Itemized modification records
※ ※ ※

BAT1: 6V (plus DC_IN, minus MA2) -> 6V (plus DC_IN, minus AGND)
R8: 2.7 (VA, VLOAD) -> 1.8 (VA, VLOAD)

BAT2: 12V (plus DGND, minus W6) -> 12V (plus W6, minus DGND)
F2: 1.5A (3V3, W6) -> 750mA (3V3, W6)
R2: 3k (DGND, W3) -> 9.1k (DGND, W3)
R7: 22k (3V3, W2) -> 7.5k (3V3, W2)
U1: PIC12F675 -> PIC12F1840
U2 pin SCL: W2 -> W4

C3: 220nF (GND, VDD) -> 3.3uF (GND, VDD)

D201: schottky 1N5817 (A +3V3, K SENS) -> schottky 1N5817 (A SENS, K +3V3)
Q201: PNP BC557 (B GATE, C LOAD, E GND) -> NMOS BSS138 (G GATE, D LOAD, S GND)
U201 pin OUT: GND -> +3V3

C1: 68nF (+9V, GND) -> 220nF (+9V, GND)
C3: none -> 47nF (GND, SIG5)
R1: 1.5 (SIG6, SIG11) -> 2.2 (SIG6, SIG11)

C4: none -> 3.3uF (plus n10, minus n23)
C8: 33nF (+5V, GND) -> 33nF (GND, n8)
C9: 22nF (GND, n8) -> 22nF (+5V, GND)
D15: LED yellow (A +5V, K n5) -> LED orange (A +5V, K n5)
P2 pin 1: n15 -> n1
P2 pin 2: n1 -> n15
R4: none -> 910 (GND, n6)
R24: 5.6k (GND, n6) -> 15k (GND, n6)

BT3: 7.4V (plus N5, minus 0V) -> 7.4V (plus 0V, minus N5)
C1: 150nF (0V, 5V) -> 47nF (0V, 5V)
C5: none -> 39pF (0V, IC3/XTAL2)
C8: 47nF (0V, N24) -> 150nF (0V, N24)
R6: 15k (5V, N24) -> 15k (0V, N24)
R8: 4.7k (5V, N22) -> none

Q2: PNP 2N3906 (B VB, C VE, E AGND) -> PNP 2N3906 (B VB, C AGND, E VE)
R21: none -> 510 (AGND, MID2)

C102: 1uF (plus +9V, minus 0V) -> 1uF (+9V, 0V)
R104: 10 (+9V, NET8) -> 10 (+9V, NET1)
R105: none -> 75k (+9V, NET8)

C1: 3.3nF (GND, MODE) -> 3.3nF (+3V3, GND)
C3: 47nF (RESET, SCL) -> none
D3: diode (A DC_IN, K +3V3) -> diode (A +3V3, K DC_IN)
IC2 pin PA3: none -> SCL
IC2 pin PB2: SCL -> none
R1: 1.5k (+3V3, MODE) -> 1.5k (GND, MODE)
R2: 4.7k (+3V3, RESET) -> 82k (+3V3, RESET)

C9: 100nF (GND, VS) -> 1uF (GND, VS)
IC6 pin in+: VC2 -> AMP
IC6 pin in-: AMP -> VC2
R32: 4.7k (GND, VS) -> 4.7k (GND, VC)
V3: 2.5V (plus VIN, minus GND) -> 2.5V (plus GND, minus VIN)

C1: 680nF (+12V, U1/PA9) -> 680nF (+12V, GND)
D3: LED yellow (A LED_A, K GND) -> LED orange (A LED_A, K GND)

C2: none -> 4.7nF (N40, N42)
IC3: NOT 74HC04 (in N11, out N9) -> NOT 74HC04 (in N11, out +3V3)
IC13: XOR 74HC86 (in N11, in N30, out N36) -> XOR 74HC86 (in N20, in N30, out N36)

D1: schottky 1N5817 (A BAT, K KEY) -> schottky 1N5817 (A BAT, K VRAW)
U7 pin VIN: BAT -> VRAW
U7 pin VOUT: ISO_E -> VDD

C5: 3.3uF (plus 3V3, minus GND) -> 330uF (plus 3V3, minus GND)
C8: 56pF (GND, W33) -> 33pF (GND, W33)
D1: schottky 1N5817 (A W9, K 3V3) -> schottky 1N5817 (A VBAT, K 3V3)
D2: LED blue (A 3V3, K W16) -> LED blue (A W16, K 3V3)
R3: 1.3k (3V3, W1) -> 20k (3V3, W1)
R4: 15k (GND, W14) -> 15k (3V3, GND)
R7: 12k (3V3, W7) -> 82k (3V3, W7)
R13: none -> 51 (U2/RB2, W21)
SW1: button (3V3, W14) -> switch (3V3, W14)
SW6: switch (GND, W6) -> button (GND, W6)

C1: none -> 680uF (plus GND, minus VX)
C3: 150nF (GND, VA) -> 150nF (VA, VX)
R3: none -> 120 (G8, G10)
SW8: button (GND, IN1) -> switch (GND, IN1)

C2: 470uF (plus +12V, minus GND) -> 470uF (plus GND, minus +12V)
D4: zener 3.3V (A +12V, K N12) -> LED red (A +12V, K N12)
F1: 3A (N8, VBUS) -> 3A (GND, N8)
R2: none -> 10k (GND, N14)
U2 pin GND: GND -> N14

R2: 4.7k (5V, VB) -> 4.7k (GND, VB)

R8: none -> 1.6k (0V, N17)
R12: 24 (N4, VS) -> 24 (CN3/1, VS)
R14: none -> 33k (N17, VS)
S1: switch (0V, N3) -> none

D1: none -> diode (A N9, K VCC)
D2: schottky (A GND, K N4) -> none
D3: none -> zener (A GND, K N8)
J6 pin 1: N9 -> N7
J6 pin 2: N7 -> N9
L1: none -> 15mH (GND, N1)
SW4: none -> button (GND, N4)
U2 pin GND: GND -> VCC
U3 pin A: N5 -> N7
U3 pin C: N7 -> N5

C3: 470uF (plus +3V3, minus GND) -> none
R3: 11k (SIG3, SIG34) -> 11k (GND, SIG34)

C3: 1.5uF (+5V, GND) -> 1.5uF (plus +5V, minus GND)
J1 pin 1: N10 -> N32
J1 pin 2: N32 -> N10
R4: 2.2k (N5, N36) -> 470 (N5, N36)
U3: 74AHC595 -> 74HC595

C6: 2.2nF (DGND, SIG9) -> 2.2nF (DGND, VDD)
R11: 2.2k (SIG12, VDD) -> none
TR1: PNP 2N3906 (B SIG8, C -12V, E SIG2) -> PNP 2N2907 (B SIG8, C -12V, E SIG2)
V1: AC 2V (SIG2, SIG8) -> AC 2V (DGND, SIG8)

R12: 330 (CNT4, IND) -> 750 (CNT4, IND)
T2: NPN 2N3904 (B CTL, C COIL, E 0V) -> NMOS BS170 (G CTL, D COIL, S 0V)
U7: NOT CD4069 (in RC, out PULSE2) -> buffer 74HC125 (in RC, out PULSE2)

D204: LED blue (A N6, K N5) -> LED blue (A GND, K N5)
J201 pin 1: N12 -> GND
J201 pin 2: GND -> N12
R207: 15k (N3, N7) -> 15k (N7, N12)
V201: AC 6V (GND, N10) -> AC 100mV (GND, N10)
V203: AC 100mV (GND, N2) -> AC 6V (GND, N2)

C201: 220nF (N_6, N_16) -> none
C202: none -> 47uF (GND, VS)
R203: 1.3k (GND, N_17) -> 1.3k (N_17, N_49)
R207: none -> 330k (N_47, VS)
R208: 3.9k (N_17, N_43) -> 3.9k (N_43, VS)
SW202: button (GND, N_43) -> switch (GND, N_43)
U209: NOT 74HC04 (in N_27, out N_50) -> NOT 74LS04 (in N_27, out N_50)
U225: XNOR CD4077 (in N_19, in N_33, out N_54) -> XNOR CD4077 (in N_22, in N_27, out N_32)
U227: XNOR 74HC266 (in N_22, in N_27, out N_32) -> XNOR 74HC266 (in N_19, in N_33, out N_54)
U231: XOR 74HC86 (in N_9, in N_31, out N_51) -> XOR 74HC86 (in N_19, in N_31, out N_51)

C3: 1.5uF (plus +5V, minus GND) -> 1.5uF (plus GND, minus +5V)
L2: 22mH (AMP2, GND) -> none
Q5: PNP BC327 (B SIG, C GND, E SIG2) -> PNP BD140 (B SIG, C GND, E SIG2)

※ ※ ※

Work order >>
Begin with the first line of the records and finish with the line containing "U201 pin OUT: GND -> +3V3". Reproduce those lines exactly, both ends included, and nothing else.

Answer space >>
BAT1: 6V (plus DC_IN, minus MA2) -> 6V (plus DC_IN, minus AGND)
R8: 2.7 (VA, VLOAD) -> 1.8 (VA, VLOAD)

BAT2: 12V (plus DGND, minus W6) -> 12V (plus W6, minus DGND)
F2: 1.5A (3V3, W6) -> 750mA (3V3, W6)
R2: 3k (DGND, W3) -> 9.1k (DGND, W3)
R7: 22k (3V3, W2) -> 7.5k (3V3, W2)
U1: PIC12F675 -> PIC12F1840
U2 pin SCL: W2 -> W4

C3: 220nF (GND, VDD) -> 3.3uF (GND, VDD)

D201: schottky 1N5817 (A +3V3, K SENS) -> schottky 1N5817 (A SENS, K +3V3)
Q201: PNP BC557 (B GATE, C LOAD, E GND) -> NMOS BSS138 (G GATE, D LOAD, S GND)
U201 pin OUT: GND -> +3V3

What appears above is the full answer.